Extracted entries ->
◆ ◆ ◆ ◆

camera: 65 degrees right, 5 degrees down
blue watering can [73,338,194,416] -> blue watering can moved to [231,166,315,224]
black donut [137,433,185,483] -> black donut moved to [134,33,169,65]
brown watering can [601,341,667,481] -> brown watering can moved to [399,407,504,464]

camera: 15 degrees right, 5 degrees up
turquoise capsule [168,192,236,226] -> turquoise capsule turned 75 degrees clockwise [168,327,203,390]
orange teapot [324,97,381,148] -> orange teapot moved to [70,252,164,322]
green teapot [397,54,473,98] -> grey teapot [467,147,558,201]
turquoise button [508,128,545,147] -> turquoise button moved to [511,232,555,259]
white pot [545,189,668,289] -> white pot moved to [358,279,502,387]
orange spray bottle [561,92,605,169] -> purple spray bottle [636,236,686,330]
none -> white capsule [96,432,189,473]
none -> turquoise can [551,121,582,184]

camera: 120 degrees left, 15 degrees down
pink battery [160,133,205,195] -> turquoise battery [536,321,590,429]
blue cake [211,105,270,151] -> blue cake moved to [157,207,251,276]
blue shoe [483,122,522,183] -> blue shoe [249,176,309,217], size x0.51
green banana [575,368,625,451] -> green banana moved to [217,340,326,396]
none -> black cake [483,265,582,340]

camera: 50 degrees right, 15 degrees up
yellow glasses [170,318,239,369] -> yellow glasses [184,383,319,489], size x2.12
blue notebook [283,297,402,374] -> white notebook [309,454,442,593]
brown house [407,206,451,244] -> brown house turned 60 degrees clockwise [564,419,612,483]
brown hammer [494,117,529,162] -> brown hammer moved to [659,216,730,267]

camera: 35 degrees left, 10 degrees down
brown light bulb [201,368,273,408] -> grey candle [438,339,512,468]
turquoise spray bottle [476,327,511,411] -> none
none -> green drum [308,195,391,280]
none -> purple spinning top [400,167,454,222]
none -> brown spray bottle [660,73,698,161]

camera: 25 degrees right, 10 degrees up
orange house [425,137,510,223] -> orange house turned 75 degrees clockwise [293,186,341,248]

◆ ◆ ◆ ◆

Instruction -> The line with "turquoise spray bottle", plus every line after it through the end of the listing, needs to be repeated exactly; nothing else belongs in the reply.

Response to the exercise ->
turquoise spray bottle [476,327,511,411] -> none
none -> green drum [308,195,391,280]
none -> purple spinning top [400,167,454,222]
none -> brown spray bottle [660,73,698,161]

camera: 25 degrees right, 10 degrees up
orange house [425,137,510,223] -> orange house turned 75 degrees clockwise [293,186,341,248]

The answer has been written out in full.